■ **Dataset content**
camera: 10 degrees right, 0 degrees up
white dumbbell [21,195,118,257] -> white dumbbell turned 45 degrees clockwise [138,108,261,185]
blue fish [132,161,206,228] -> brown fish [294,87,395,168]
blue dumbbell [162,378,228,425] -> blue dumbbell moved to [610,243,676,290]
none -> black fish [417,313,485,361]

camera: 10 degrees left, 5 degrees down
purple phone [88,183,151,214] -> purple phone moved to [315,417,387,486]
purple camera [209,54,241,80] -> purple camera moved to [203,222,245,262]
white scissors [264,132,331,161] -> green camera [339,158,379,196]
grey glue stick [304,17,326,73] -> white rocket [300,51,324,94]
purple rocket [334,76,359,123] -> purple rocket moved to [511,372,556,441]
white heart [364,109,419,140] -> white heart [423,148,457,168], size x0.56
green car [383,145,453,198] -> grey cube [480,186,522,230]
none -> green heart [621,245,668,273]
---
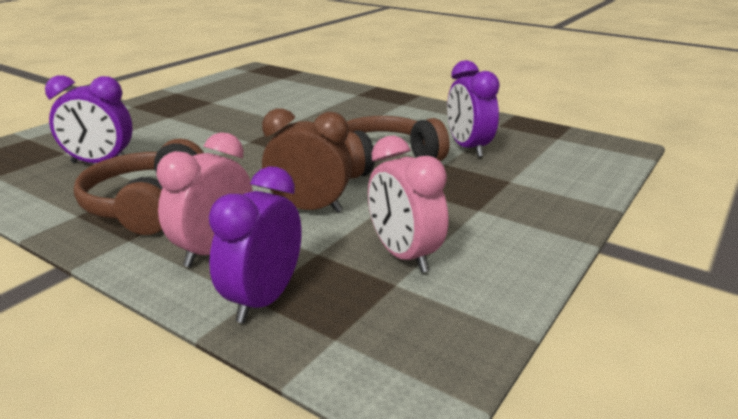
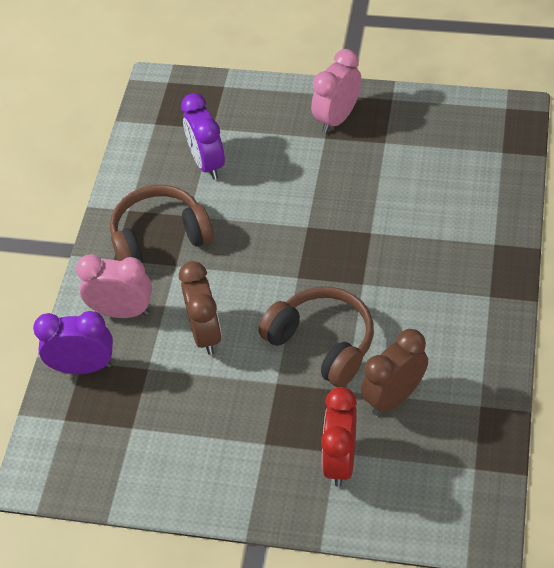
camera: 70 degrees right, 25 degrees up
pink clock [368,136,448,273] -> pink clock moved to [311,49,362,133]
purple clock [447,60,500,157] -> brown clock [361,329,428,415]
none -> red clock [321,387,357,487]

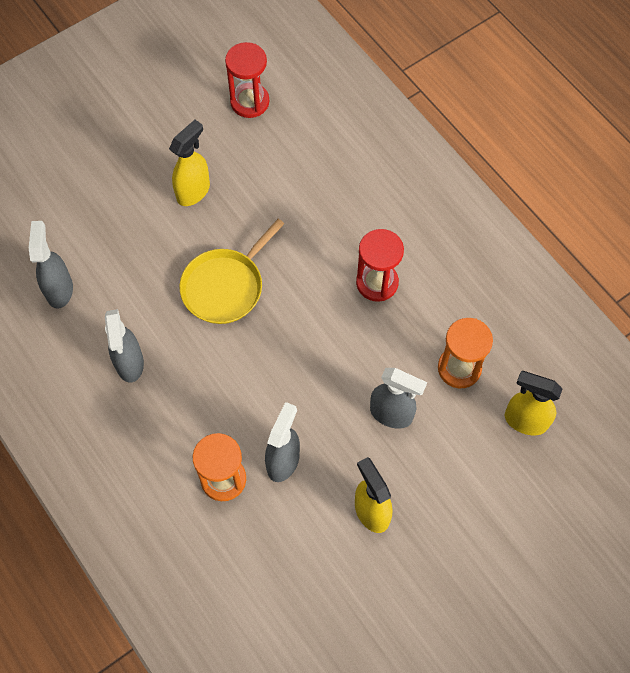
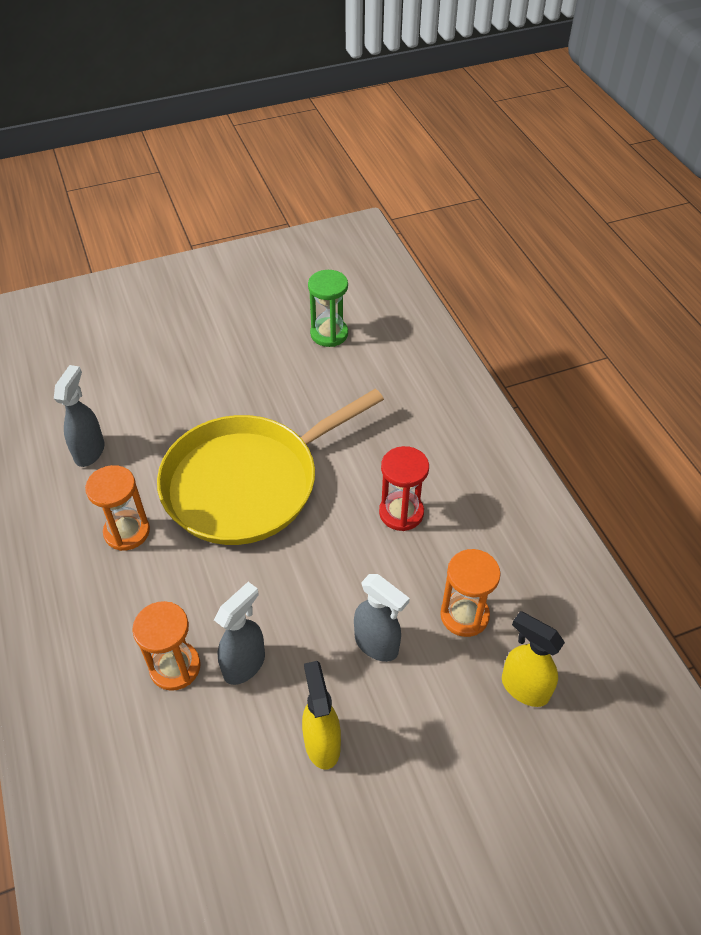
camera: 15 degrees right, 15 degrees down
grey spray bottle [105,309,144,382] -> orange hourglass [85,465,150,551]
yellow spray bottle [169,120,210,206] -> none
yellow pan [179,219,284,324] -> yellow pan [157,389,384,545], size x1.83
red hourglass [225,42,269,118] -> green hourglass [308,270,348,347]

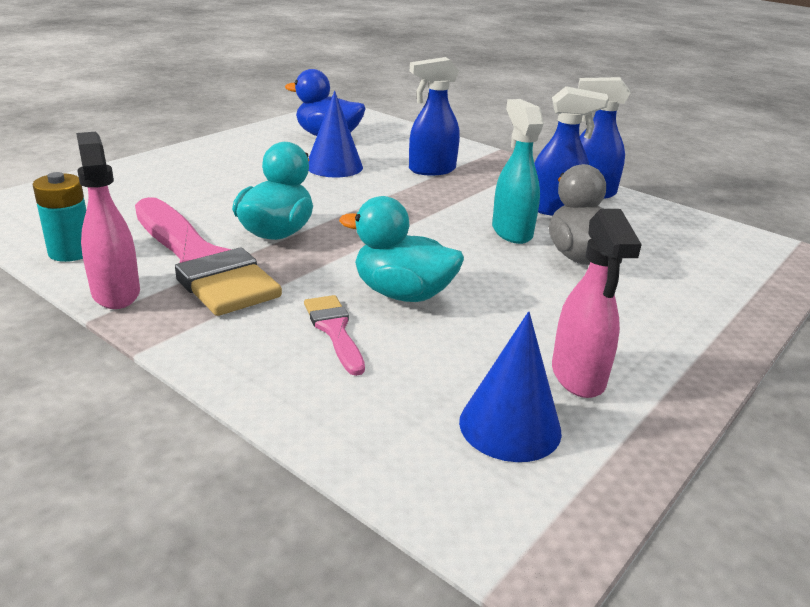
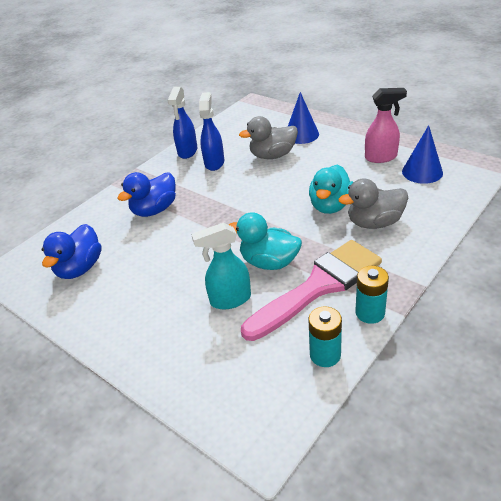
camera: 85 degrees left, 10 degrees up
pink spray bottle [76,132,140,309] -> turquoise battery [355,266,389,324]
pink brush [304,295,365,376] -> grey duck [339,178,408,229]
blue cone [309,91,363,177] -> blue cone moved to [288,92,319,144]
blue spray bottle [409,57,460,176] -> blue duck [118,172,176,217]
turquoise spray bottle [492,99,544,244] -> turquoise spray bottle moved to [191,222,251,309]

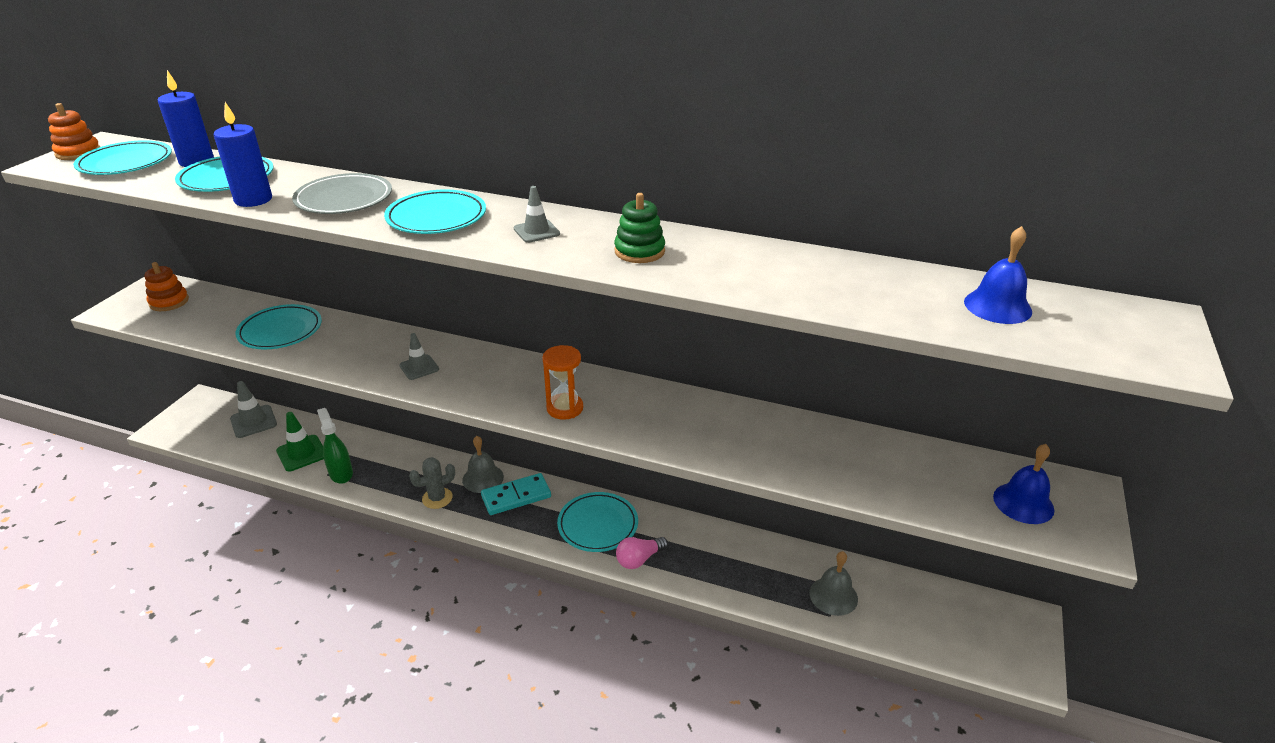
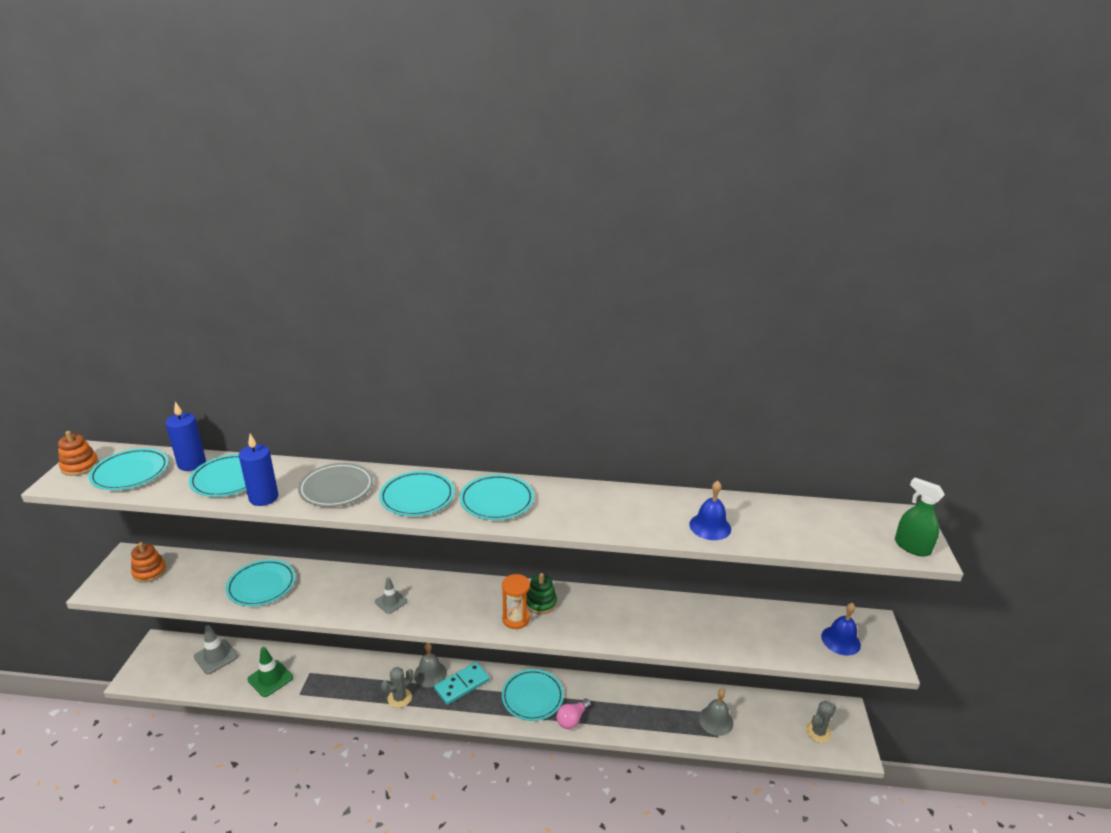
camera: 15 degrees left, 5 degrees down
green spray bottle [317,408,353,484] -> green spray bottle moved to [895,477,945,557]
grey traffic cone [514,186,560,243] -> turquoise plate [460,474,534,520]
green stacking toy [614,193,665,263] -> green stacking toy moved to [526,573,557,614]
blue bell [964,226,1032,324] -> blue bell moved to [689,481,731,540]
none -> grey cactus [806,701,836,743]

■ **Assignment**
Above are the records. Print exactly, and only, the lines from the line with "green spray bottle [317,408,353,484]" to the line with "blue bell [964,226,1032,324]", both inclusive.

■ **Exercise answer**
green spray bottle [317,408,353,484] -> green spray bottle moved to [895,477,945,557]
grey traffic cone [514,186,560,243] -> turquoise plate [460,474,534,520]
green stacking toy [614,193,665,263] -> green stacking toy moved to [526,573,557,614]
blue bell [964,226,1032,324] -> blue bell moved to [689,481,731,540]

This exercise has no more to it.